**About this task**
Your answer should consist only of the records, copied exactly, with the images removed.

[Data records]

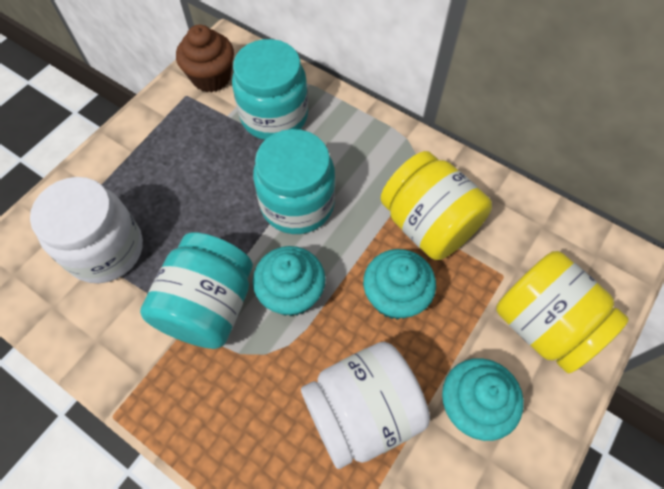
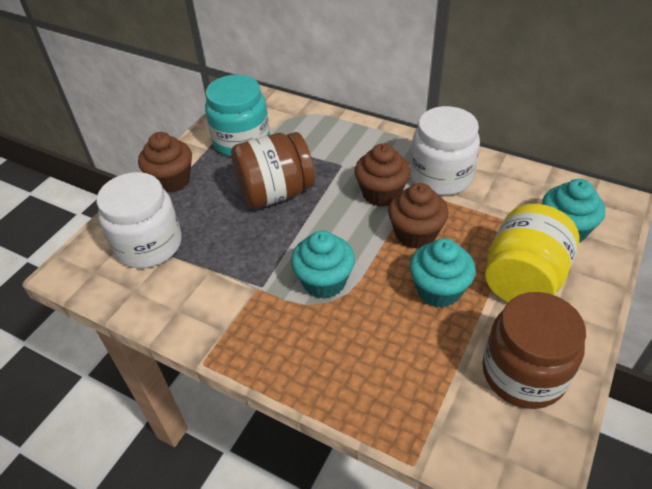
brown cupcake: 1 -> 3
brown jar: 0 -> 2
turquoise jar: 3 -> 1
yellow jar: 2 -> 1

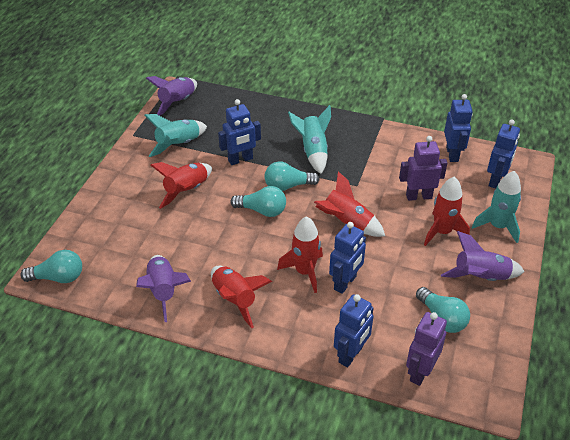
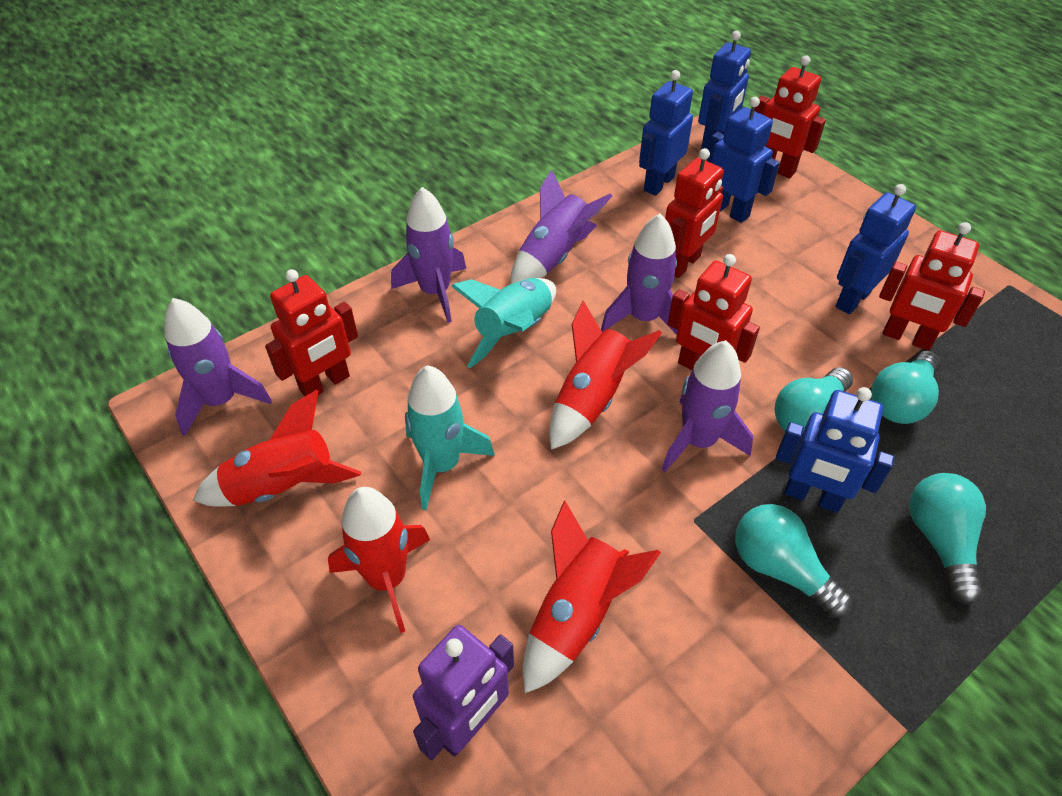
purple robot: 2 -> 1
purple rocket: 3 -> 5
red robot: 0 -> 5
red rocket: 5 -> 4
turquoise rocket: 3 -> 2

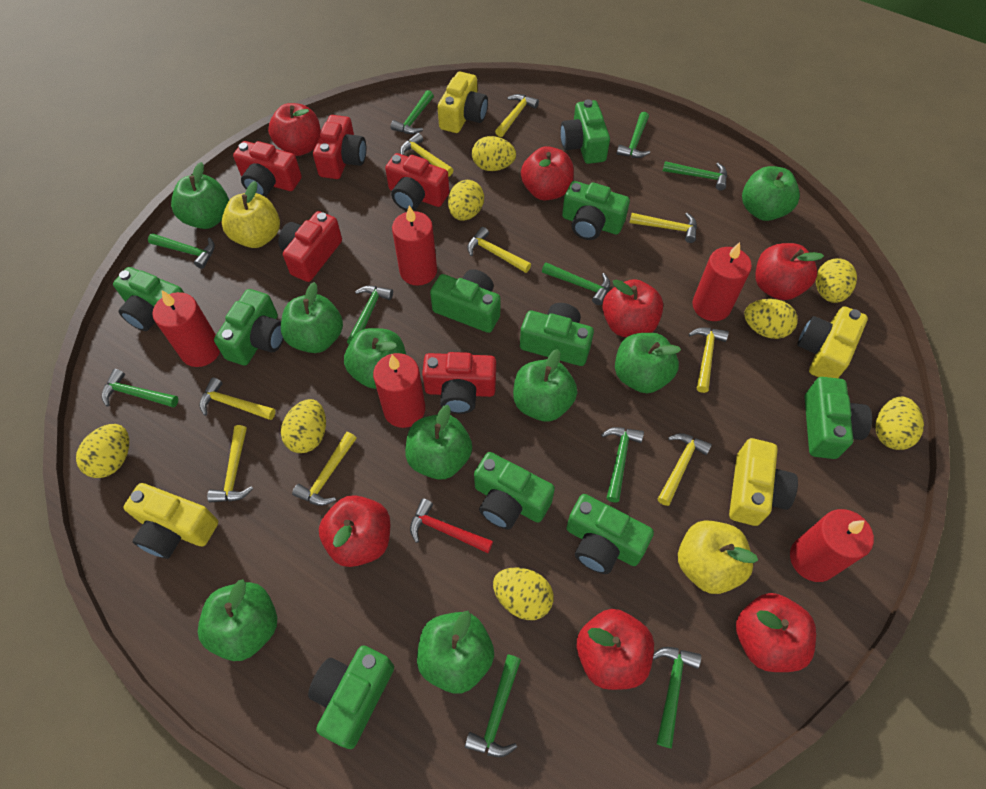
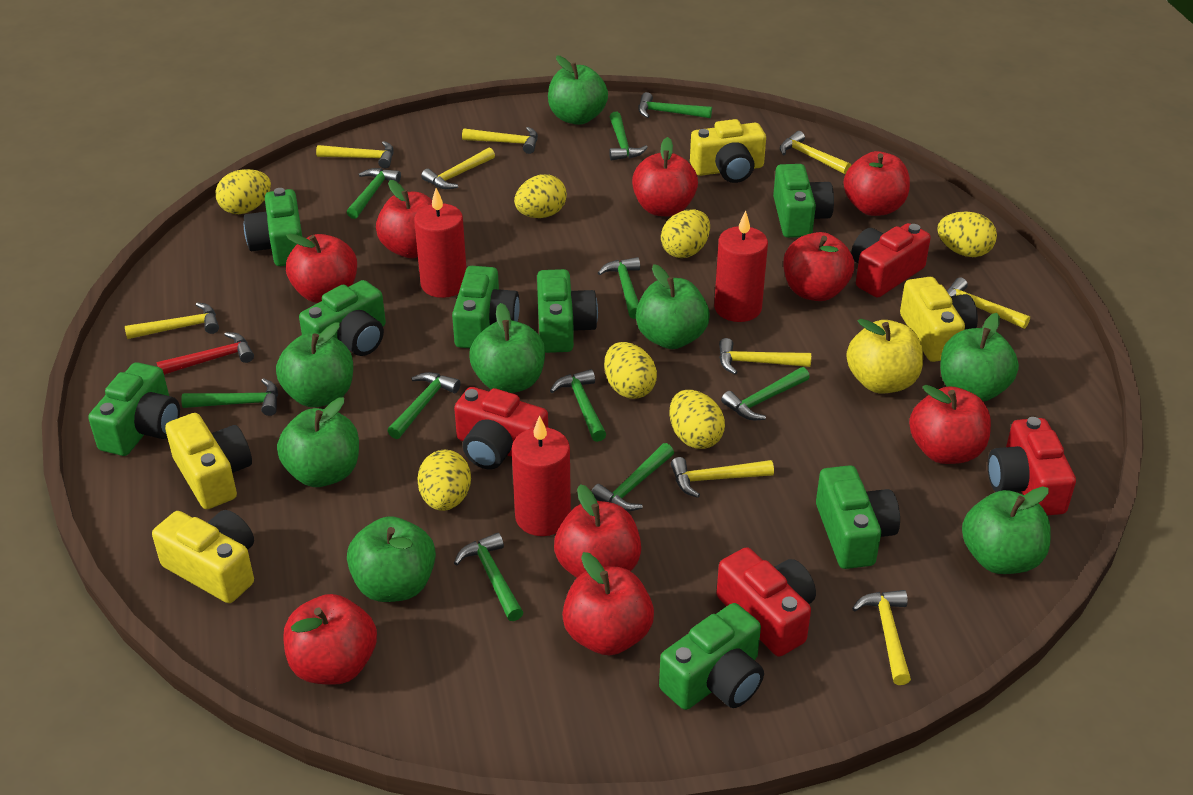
green apple: 9 -> 8
green camera: 10 -> 8
red apple: 7 -> 9
red camera: 5 -> 4
red candle: 5 -> 3
yellow apple: 2 -> 1
yellow egg: 8 -> 7

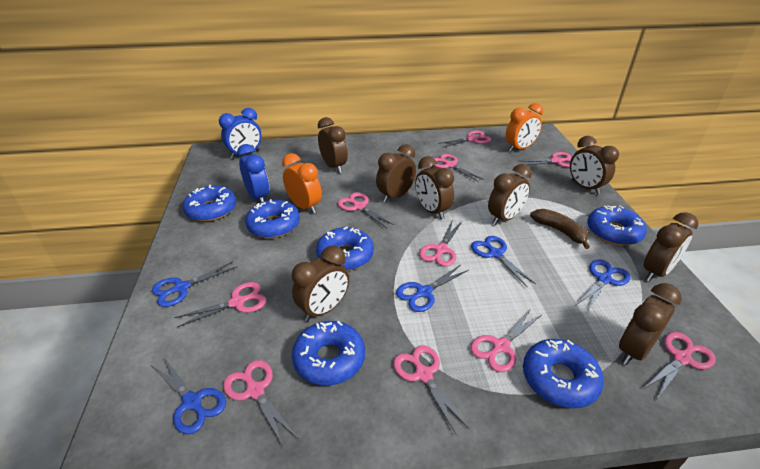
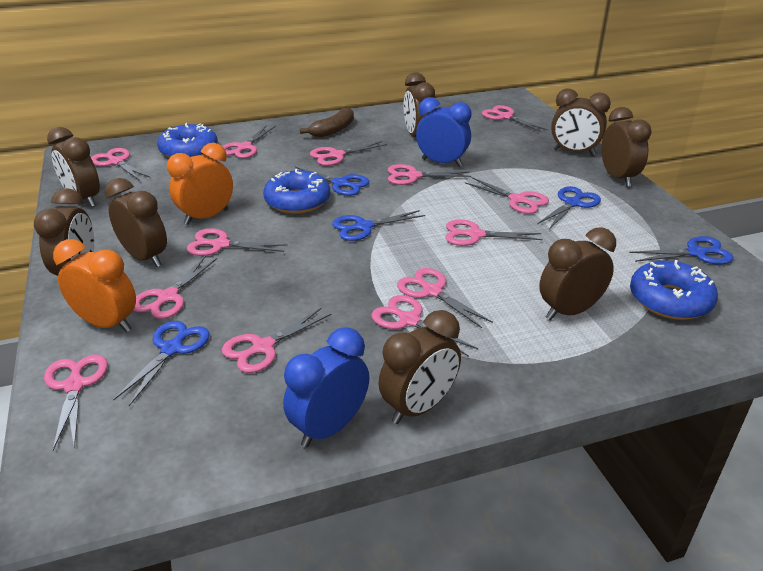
blue donut: 6 -> 3
pink scissors: 10 -> 13

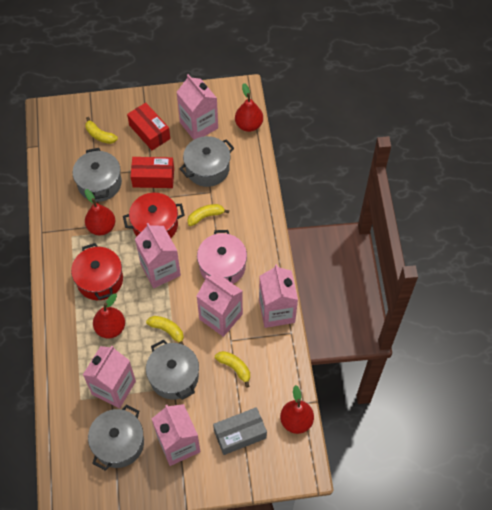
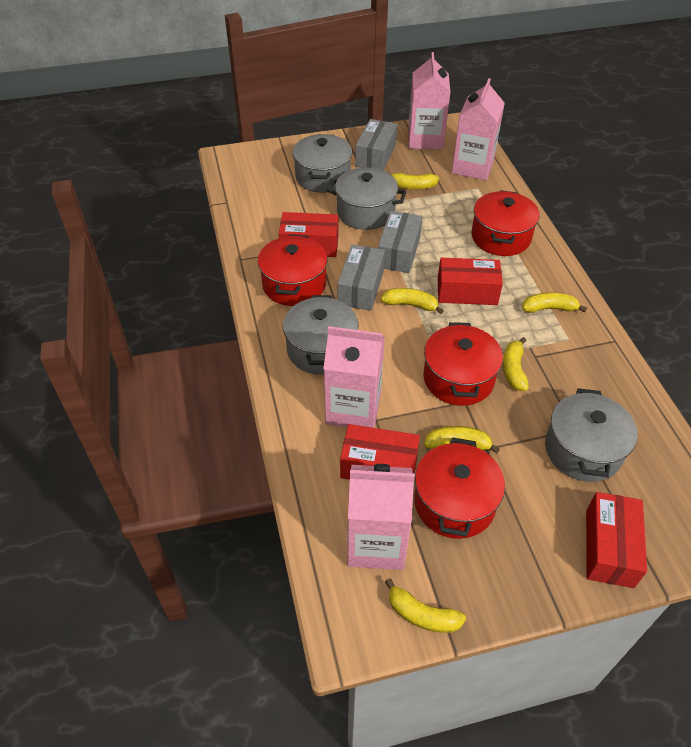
grey box: 1 -> 3
pink carton: 6 -> 4
pink pot: 1 -> 0
red box: 2 -> 4
red pear: 4 -> 0
red pot: 2 -> 4
yellow banana: 4 -> 6

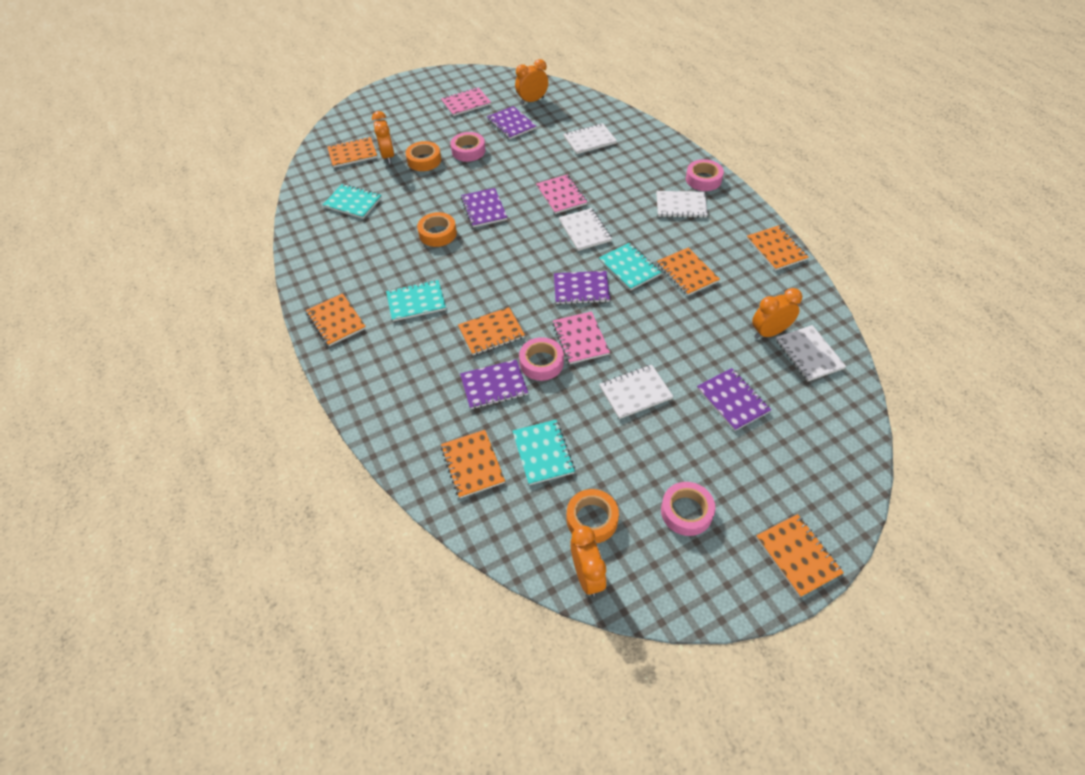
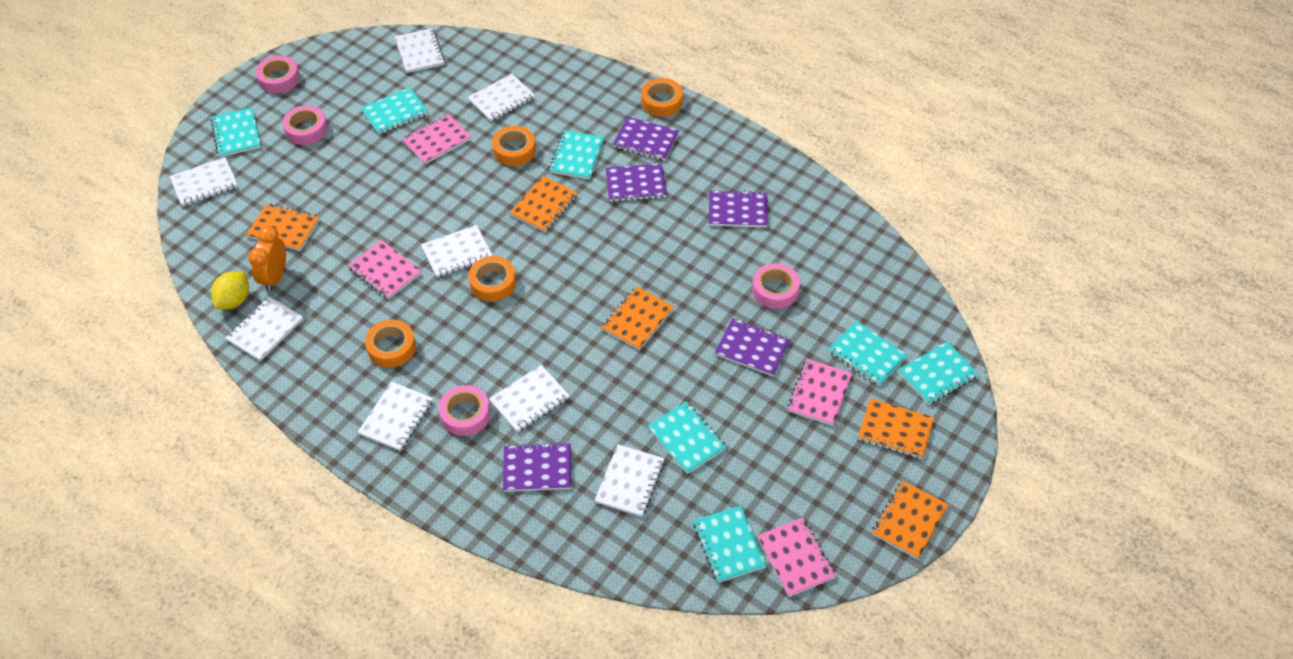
orange clock: 4 -> 1
orange notebook: 7 -> 5
orange tape: 3 -> 4
pink notebook: 3 -> 4
turquoise notebook: 4 -> 7
white notebook: 5 -> 8
yellow lemon: 0 -> 1

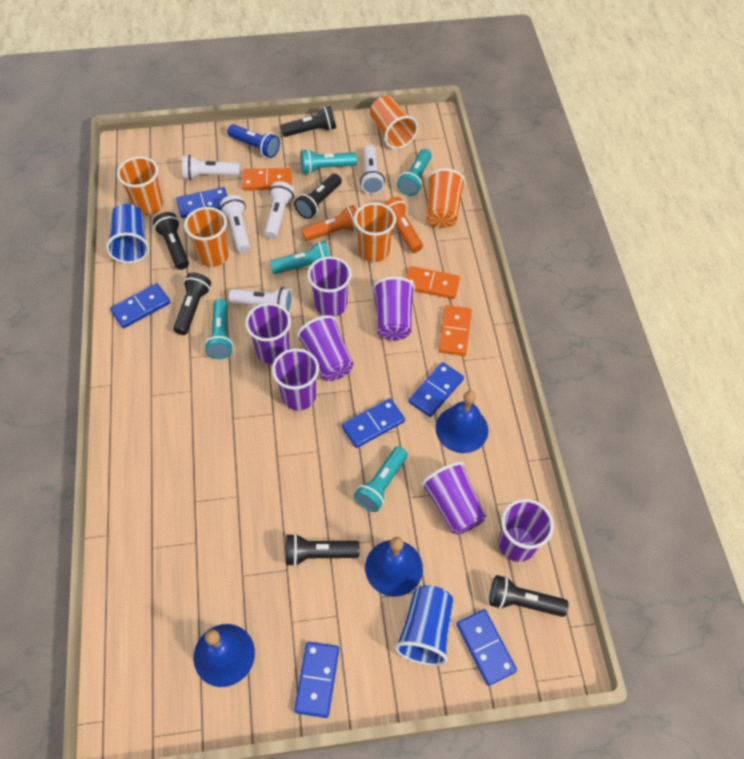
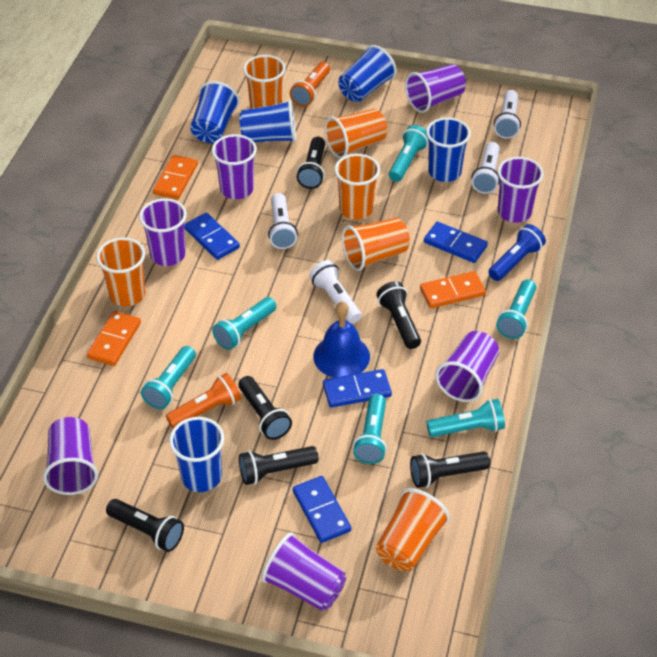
blue bell: 3 -> 1
blue cup: 2 -> 5
blue domino: 6 -> 4
orange cup: 5 -> 6
turquoise flashlight: 5 -> 6
white flashlight: 5 -> 4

[/Data records]

**Exercise output**
brown cupcake: 1 -> 3
brown jar: 0 -> 2
turquoise jar: 3 -> 1
yellow jar: 2 -> 1

purple robot: 2 -> 1
purple rocket: 3 -> 5
red robot: 0 -> 5
red rocket: 5 -> 4
turquoise rocket: 3 -> 2

green apple: 9 -> 8
green camera: 10 -> 8
red apple: 7 -> 9
red camera: 5 -> 4
red candle: 5 -> 3
yellow apple: 2 -> 1
yellow egg: 8 -> 7

blue donut: 6 -> 3
pink scissors: 10 -> 13

grey box: 1 -> 3
pink carton: 6 -> 4
pink pot: 1 -> 0
red box: 2 -> 4
red pear: 4 -> 0
red pot: 2 -> 4
yellow banana: 4 -> 6

orange clock: 4 -> 1
orange notebook: 7 -> 5
orange tape: 3 -> 4
pink notebook: 3 -> 4
turquoise notebook: 4 -> 7
white notebook: 5 -> 8
yellow lemon: 0 -> 1

blue bell: 3 -> 1
blue cup: 2 -> 5
blue domino: 6 -> 4
orange cup: 5 -> 6
turquoise flashlight: 5 -> 6
white flashlight: 5 -> 4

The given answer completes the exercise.